Before-and-after object lists:
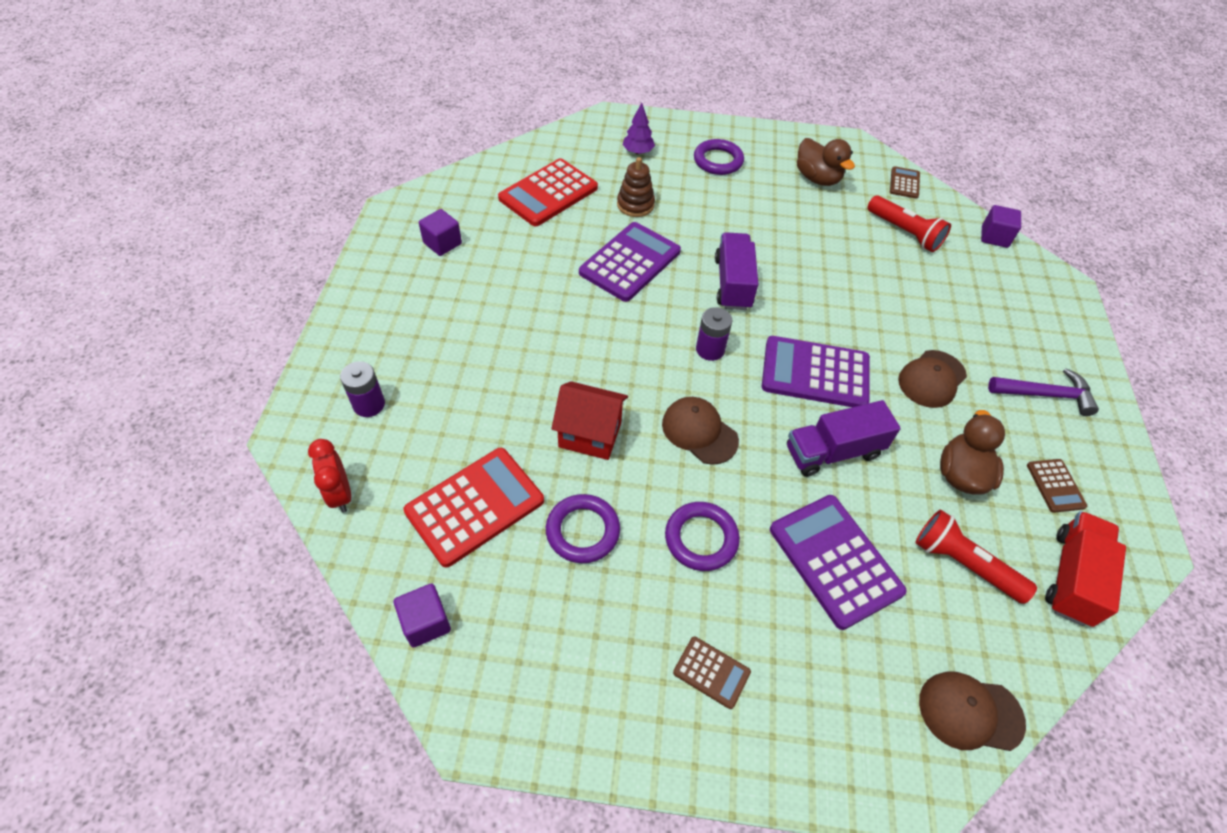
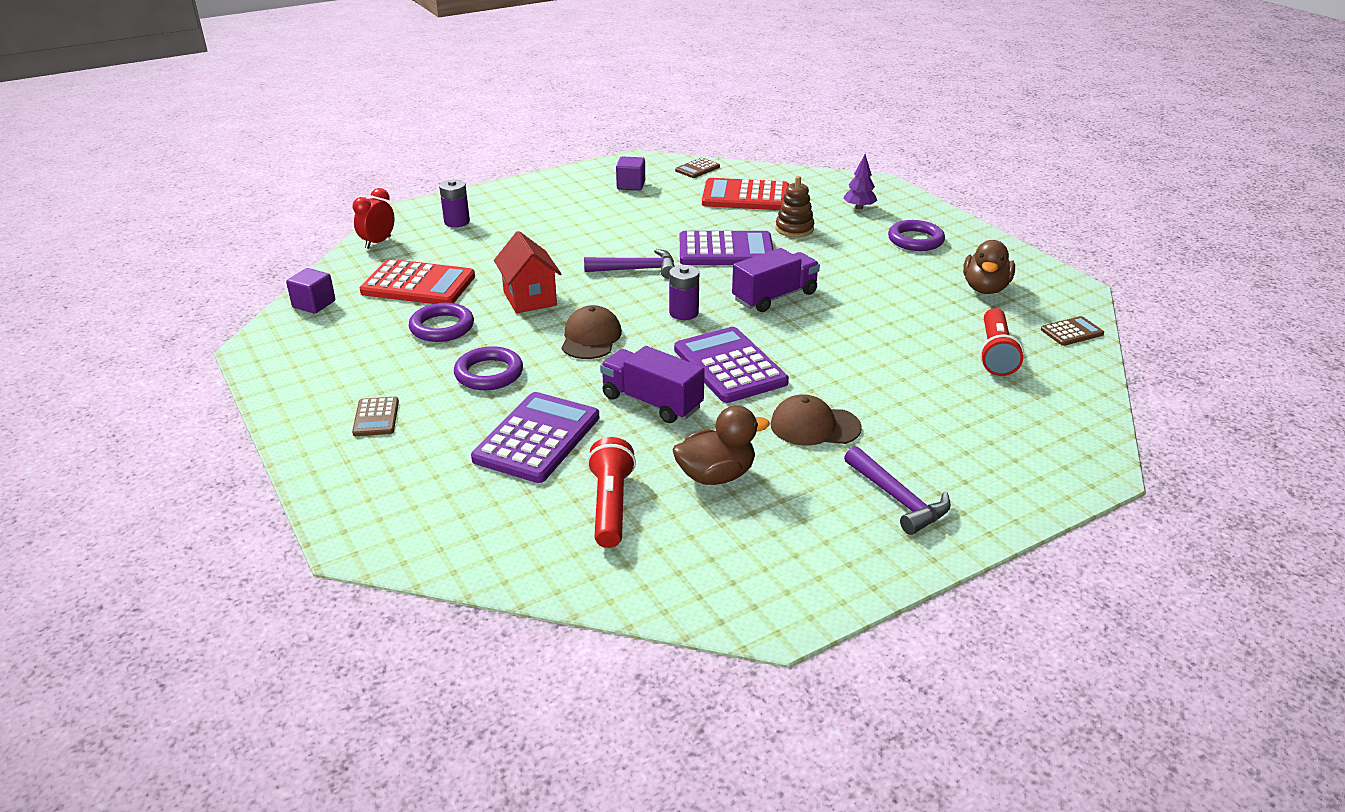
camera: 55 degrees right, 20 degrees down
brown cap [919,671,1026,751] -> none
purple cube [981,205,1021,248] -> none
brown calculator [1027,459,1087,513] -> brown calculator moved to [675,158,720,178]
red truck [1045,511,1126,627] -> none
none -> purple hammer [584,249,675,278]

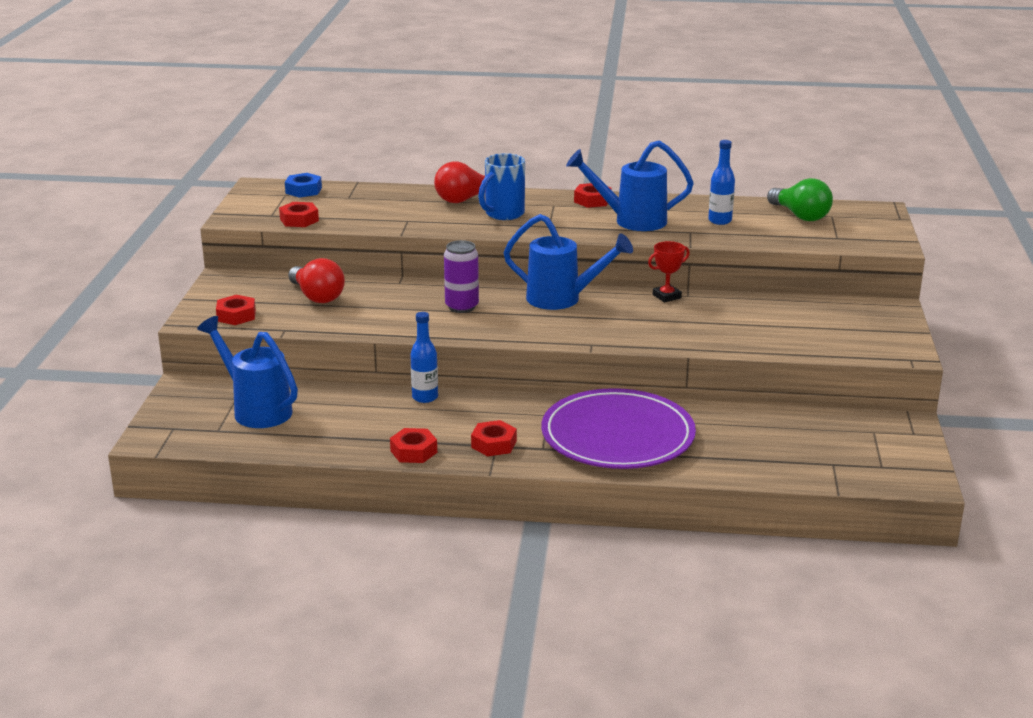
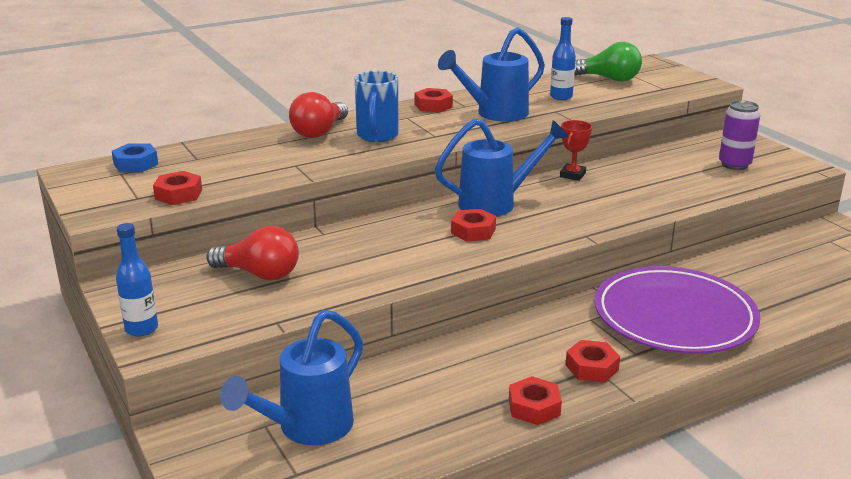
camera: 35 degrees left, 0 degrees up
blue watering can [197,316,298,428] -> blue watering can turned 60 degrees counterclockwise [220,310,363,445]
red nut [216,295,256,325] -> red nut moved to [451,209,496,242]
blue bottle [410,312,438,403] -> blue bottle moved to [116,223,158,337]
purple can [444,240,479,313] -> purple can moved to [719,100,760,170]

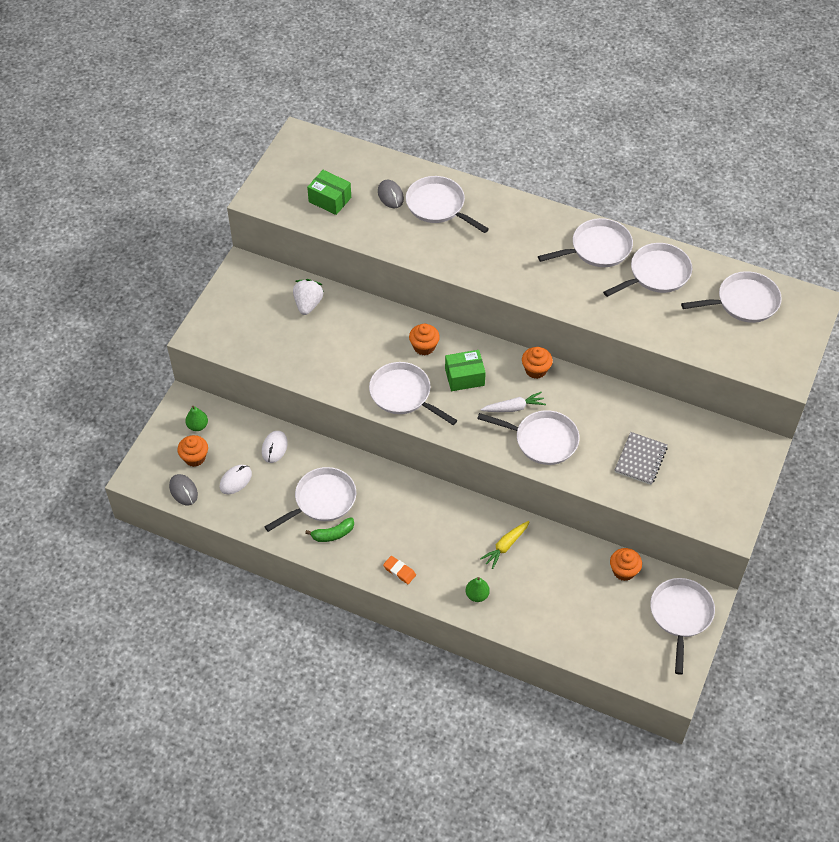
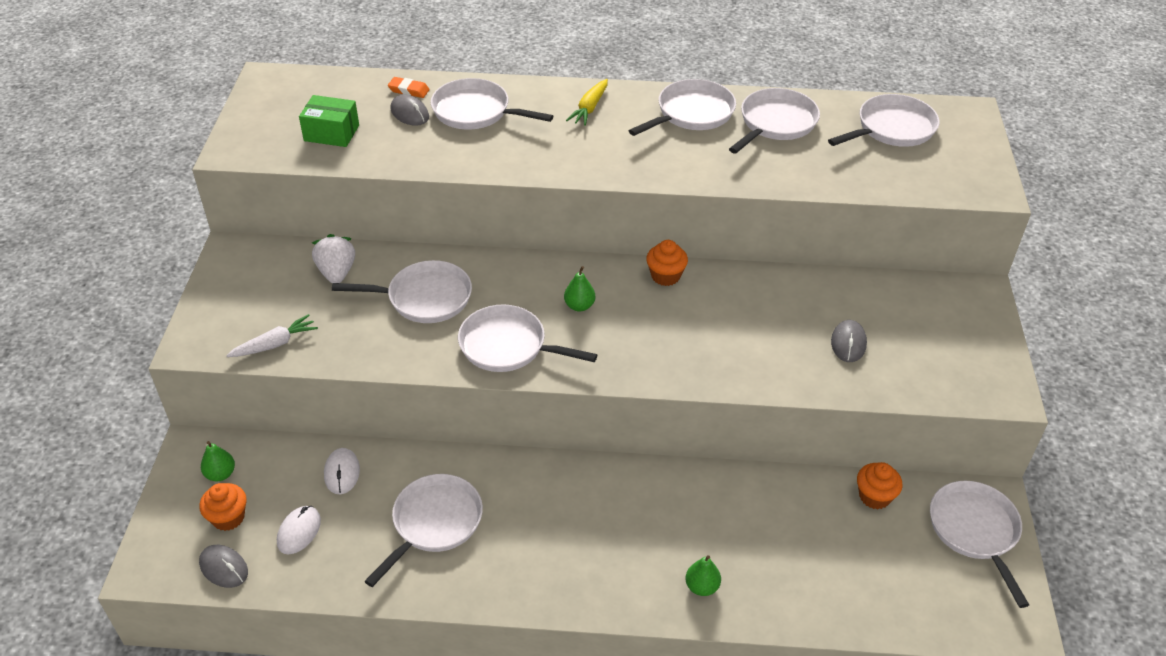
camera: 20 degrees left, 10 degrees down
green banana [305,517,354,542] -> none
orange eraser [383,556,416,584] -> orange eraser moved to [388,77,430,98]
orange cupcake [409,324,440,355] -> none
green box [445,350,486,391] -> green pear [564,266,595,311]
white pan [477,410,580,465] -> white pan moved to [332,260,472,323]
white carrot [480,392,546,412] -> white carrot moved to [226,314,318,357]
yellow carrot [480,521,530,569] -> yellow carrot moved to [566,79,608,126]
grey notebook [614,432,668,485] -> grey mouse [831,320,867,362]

**WORK REQUIRED:**
Would it be possible to print the records above verbatim, pictures omitted?

**ANSWER FOR THE TASK:**
camera: 55 degrees right, 20 degrees down
brown cap [919,671,1026,751] -> none
purple cube [981,205,1021,248] -> none
brown calculator [1027,459,1087,513] -> brown calculator moved to [675,158,720,178]
red truck [1045,511,1126,627] -> none
none -> purple hammer [584,249,675,278]

camera: 35 degrees left, 0 degrees up
blue watering can [197,316,298,428] -> blue watering can turned 60 degrees counterclockwise [220,310,363,445]
red nut [216,295,256,325] -> red nut moved to [451,209,496,242]
blue bottle [410,312,438,403] -> blue bottle moved to [116,223,158,337]
purple can [444,240,479,313] -> purple can moved to [719,100,760,170]

camera: 20 degrees left, 10 degrees down
green banana [305,517,354,542] -> none
orange eraser [383,556,416,584] -> orange eraser moved to [388,77,430,98]
orange cupcake [409,324,440,355] -> none
green box [445,350,486,391] -> green pear [564,266,595,311]
white pan [477,410,580,465] -> white pan moved to [332,260,472,323]
white carrot [480,392,546,412] -> white carrot moved to [226,314,318,357]
yellow carrot [480,521,530,569] -> yellow carrot moved to [566,79,608,126]
grey notebook [614,432,668,485] -> grey mouse [831,320,867,362]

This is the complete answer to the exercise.